-- Revision tracking records --
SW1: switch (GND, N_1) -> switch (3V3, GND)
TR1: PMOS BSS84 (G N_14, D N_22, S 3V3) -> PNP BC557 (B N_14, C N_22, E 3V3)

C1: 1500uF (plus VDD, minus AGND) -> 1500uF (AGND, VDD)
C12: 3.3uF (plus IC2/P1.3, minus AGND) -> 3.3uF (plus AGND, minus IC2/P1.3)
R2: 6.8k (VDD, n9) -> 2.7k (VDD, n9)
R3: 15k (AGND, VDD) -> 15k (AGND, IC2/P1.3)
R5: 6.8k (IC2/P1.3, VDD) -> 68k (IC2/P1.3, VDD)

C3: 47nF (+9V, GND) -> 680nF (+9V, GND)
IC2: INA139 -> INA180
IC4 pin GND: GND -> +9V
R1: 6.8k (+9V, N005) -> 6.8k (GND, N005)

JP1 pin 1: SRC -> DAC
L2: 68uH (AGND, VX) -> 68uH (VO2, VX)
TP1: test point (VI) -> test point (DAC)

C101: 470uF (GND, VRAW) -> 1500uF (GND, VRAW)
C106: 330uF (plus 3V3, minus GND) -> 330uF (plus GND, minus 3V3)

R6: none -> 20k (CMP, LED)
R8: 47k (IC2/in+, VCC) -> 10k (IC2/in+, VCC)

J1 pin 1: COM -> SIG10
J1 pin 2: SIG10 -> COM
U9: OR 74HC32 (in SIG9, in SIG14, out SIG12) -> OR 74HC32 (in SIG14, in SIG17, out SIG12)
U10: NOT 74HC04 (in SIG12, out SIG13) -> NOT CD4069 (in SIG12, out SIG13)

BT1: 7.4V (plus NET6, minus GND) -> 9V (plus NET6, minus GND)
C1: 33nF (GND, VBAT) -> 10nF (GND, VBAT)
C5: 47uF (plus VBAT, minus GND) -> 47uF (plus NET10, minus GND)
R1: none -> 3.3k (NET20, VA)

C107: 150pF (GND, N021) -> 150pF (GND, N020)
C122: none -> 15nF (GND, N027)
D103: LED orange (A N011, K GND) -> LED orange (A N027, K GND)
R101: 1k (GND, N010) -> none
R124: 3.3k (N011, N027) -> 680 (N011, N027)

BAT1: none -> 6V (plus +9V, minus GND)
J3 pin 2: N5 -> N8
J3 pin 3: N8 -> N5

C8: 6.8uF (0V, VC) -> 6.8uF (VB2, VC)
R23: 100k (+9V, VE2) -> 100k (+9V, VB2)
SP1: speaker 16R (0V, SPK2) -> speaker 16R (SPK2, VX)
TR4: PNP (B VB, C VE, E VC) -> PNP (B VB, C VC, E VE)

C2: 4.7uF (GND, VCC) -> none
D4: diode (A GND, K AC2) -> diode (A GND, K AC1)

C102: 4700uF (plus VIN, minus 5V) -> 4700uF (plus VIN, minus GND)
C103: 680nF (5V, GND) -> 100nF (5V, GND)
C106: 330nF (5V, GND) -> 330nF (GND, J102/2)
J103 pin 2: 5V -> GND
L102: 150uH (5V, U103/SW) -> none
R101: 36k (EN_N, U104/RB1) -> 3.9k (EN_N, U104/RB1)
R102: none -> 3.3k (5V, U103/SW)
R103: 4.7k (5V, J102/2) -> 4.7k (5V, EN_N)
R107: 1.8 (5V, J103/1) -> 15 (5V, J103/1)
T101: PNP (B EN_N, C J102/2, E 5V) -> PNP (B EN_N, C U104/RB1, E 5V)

-- Exercise directions --
Every line from the one containing "BAT1: none -> 6V (plus +9V, minus GND)" to the end of the entries must be set down exactly, with none omitted and none added.

-- Result for this exercise --
BAT1: none -> 6V (plus +9V, minus GND)
J3 pin 2: N5 -> N8
J3 pin 3: N8 -> N5

C8: 6.8uF (0V, VC) -> 6.8uF (VB2, VC)
R23: 100k (+9V, VE2) -> 100k (+9V, VB2)
SP1: speaker 16R (0V, SPK2) -> speaker 16R (SPK2, VX)
TR4: PNP (B VB, C VE, E VC) -> PNP (B VB, C VC, E VE)

C2: 4.7uF (GND, VCC) -> none
D4: diode (A GND, K AC2) -> diode (A GND, K AC1)

C102: 4700uF (plus VIN, minus 5V) -> 4700uF (plus VIN, minus GND)
C103: 680nF (5V, GND) -> 100nF (5V, GND)
C106: 330nF (5V, GND) -> 330nF (GND, J102/2)
J103 pin 2: 5V -> GND
L102: 150uH (5V, U103/SW) -> none
R101: 36k (EN_N, U104/RB1) -> 3.9k (EN_N, U104/RB1)
R102: none -> 3.3k (5V, U103/SW)
R103: 4.7k (5V, J102/2) -> 4.7k (5V, EN_N)
R107: 1.8 (5V, J103/1) -> 15 (5V, J103/1)
T101: PNP (B EN_N, C J102/2, E 5V) -> PNP (B EN_N, C U104/RB1, E 5V)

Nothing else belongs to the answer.